======== MATERIAL SUPPLIED

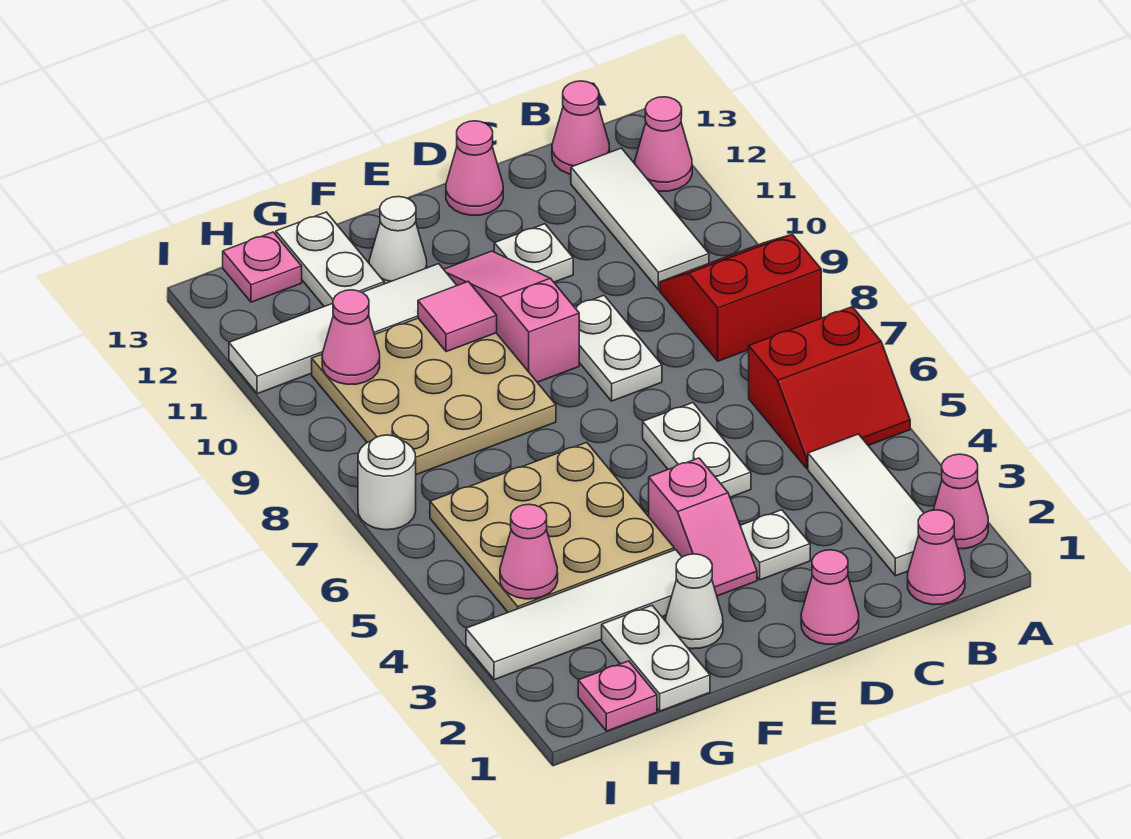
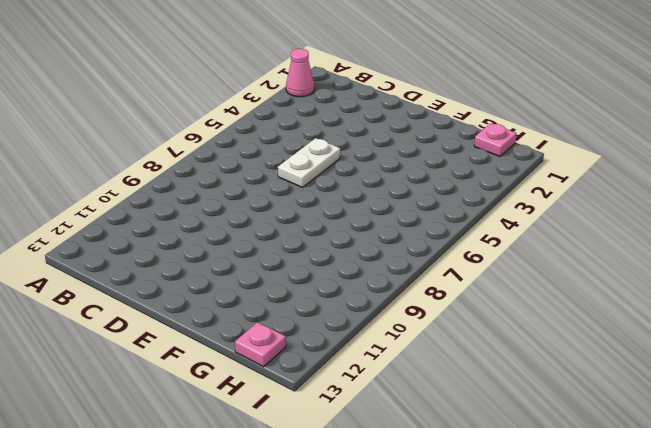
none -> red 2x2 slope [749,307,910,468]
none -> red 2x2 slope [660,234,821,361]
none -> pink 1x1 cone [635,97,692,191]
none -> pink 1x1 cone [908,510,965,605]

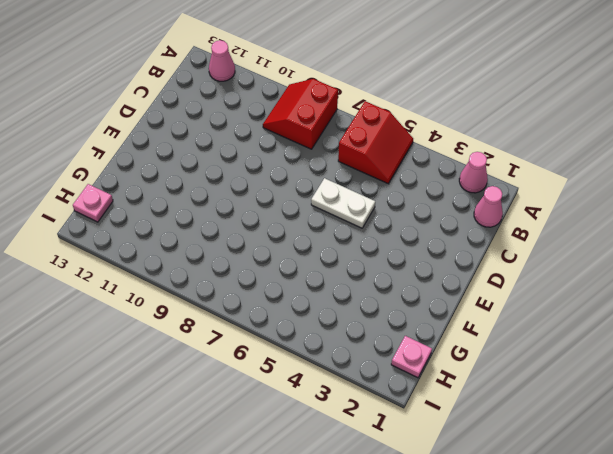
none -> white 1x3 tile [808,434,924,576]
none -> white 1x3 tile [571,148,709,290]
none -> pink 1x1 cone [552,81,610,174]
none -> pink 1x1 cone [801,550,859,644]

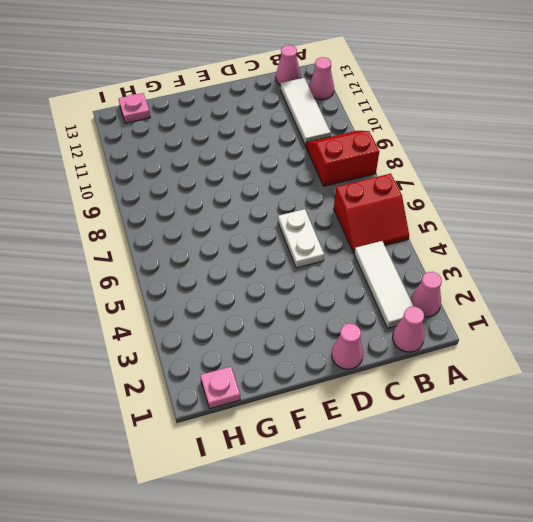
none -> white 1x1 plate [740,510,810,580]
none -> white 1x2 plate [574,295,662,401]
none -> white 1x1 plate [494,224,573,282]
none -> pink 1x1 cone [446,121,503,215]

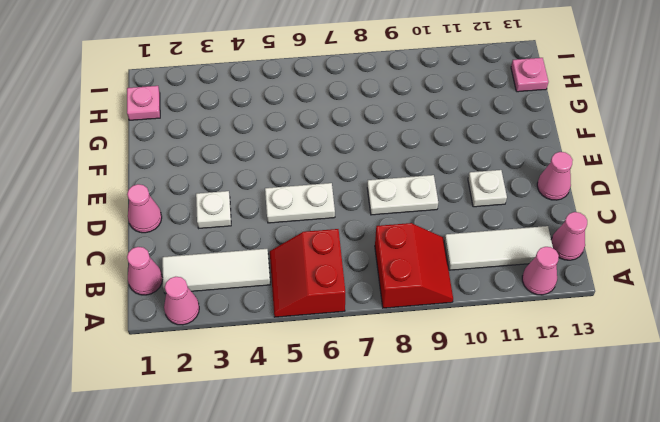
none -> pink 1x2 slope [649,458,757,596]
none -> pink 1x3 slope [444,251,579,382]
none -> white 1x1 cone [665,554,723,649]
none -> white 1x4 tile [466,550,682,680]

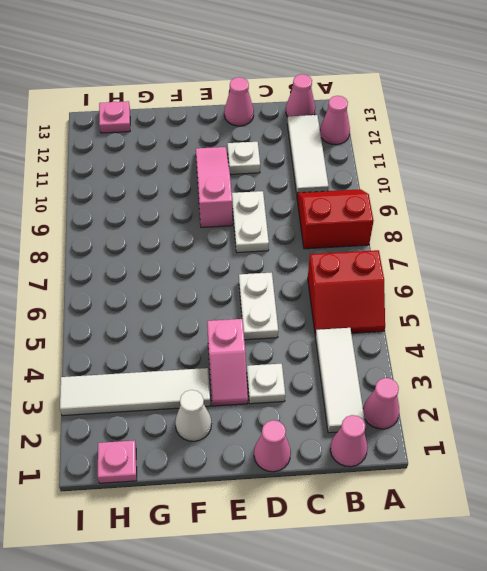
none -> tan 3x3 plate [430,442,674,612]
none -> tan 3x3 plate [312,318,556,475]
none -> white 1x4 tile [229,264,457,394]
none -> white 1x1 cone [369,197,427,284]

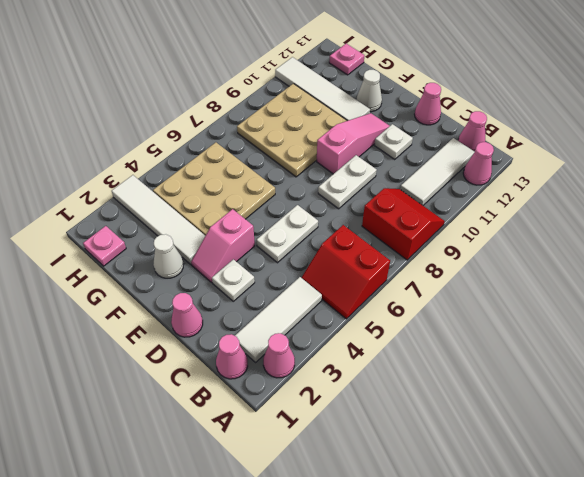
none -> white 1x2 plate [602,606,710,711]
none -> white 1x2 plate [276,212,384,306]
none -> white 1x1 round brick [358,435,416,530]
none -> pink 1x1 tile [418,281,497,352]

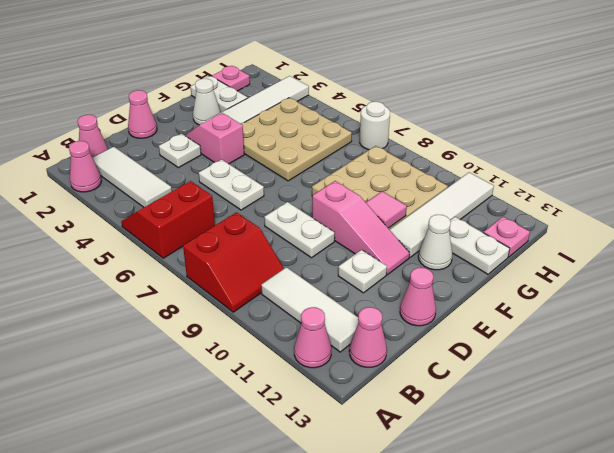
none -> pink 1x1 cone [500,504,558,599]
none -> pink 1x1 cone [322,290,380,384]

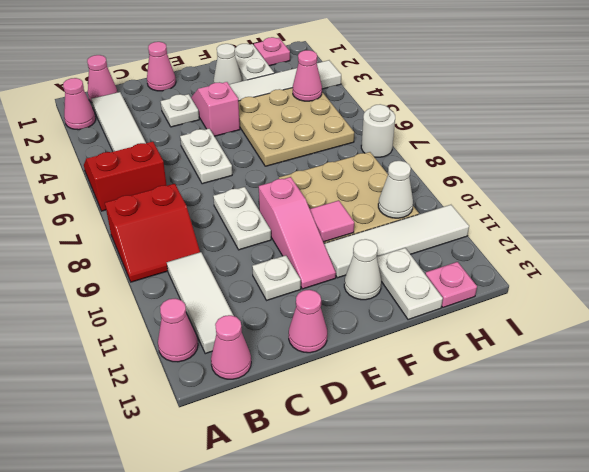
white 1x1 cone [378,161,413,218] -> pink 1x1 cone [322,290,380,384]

================

(TASK STATEMENT): In the copy, each entry above must match exactly, and no picture may be carried over.

(ANSWER TO THIS PROBLEM):
none -> red 2x2 slope [749,307,910,468]
none -> red 2x2 slope [660,234,821,361]
none -> pink 1x1 cone [635,97,692,191]
none -> pink 1x1 cone [908,510,965,605]

none -> white 1x3 tile [808,434,924,576]
none -> white 1x3 tile [571,148,709,290]
none -> pink 1x1 cone [552,81,610,174]
none -> pink 1x1 cone [801,550,859,644]

none -> white 1x1 plate [740,510,810,580]
none -> white 1x2 plate [574,295,662,401]
none -> white 1x1 plate [494,224,573,282]
none -> pink 1x1 cone [446,121,503,215]

none -> pink 1x2 slope [649,458,757,596]
none -> pink 1x3 slope [444,251,579,382]
none -> white 1x1 cone [665,554,723,649]
none -> white 1x4 tile [466,550,682,680]

none -> tan 3x3 plate [430,442,674,612]
none -> tan 3x3 plate [312,318,556,475]
none -> white 1x4 tile [229,264,457,394]
none -> white 1x1 cone [369,197,427,284]

none -> white 1x2 plate [602,606,710,711]
none -> white 1x2 plate [276,212,384,306]
none -> white 1x1 round brick [358,435,416,530]
none -> pink 1x1 tile [418,281,497,352]

none -> pink 1x1 cone [500,504,558,599]
none -> pink 1x1 cone [322,290,380,384]

white 1x1 cone [378,161,413,218] -> pink 1x1 cone [322,290,380,384]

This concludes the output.